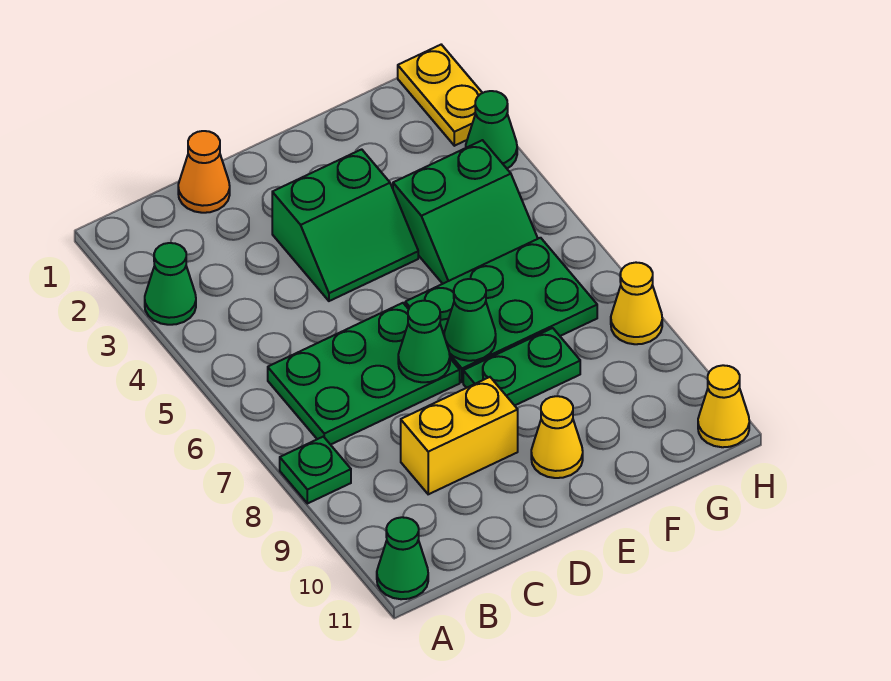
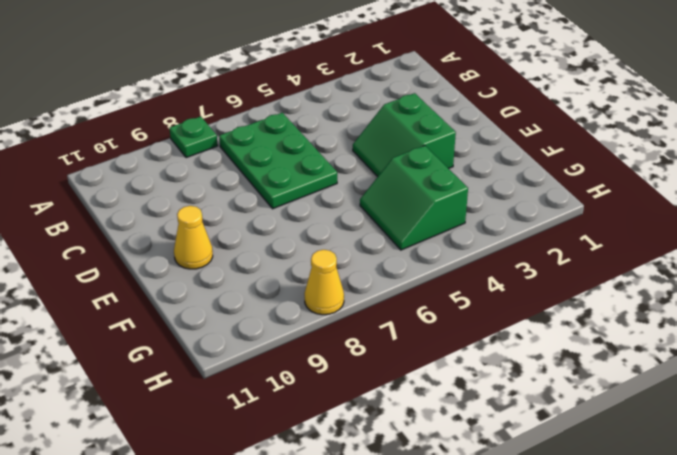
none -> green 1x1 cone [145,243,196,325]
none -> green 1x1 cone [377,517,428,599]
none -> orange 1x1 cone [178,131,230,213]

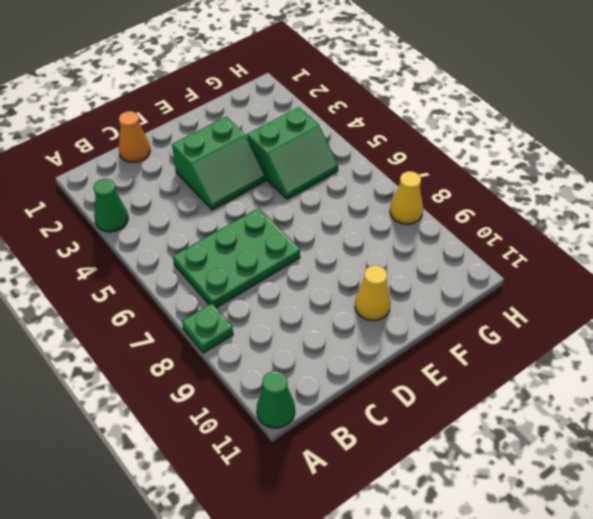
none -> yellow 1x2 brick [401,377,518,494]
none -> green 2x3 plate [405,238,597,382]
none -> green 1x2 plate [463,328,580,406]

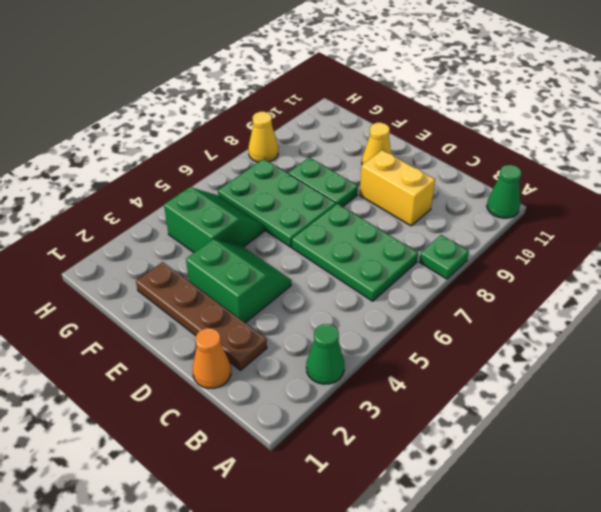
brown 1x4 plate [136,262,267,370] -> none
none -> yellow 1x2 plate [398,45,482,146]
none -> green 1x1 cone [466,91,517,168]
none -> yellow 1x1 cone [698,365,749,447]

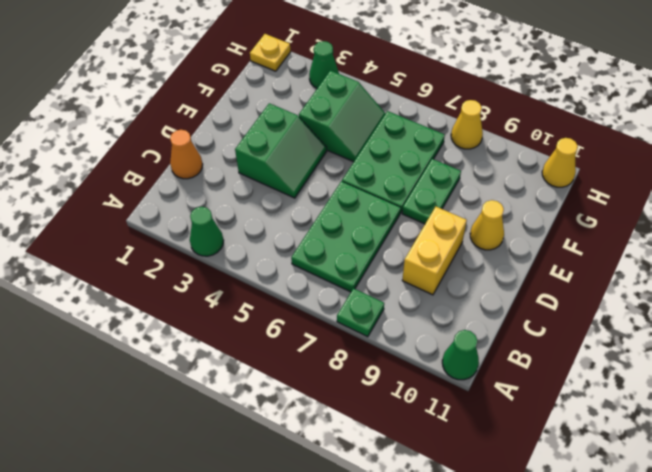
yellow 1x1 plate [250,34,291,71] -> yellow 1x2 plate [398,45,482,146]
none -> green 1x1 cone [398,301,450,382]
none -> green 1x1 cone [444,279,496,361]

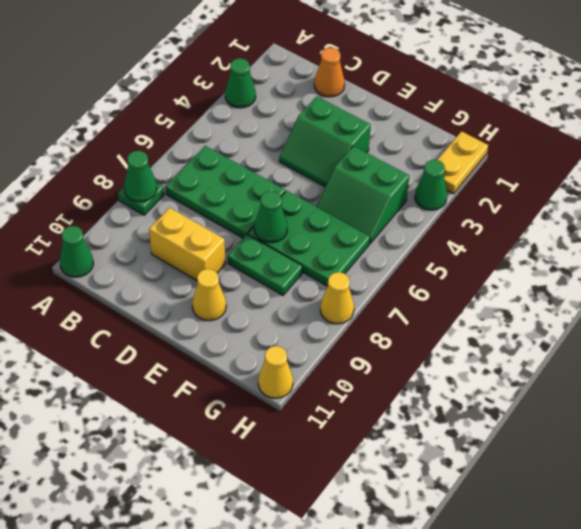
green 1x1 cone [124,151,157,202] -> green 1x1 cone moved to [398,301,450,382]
====
What the exercise asks - Every line from the one holding "none -> yellow 1x1 cone [698,365,749,447]" through the end of the records above must be reproduced verbatim, pictures excepted.

Solution for this problem -
none -> yellow 1x1 cone [698,365,749,447]

yellow 1x1 plate [250,34,291,71] -> yellow 1x2 plate [398,45,482,146]
none -> green 1x1 cone [398,301,450,382]
none -> green 1x1 cone [444,279,496,361]

green 1x1 cone [124,151,157,202] -> green 1x1 cone moved to [398,301,450,382]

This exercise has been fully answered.